#### Input material ####

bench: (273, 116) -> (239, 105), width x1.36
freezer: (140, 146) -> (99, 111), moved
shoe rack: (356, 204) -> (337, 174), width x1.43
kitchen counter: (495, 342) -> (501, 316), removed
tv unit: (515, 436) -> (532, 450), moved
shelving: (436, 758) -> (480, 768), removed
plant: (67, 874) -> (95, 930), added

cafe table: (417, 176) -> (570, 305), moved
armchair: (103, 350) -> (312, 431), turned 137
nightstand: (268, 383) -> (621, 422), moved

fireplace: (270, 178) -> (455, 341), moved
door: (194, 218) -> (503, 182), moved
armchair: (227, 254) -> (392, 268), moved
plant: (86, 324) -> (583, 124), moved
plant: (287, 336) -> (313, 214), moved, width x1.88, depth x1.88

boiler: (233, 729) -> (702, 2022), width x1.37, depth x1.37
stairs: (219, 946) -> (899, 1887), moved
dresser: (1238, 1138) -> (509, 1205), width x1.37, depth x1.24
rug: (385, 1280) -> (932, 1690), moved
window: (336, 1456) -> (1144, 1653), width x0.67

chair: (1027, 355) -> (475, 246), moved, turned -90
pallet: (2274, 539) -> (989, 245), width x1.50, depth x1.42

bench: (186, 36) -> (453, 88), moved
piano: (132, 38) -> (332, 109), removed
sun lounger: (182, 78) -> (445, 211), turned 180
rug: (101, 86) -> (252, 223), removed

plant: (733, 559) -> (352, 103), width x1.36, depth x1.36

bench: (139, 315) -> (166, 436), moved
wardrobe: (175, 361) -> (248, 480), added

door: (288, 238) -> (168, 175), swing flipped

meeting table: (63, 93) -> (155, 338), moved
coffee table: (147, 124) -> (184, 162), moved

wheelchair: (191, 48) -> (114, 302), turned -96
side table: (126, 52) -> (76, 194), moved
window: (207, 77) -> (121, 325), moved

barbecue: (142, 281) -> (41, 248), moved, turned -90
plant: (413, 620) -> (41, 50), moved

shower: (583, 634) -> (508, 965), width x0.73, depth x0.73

####

◆ Task objective
Lines that contain "removed" should be pulled from the entries above and reported.

◆ Exercise result
kitchen counter: (495, 342) -> (501, 316), removed
shelving: (436, 758) -> (480, 768), removed
piano: (132, 38) -> (332, 109), removed
rug: (101, 86) -> (252, 223), removed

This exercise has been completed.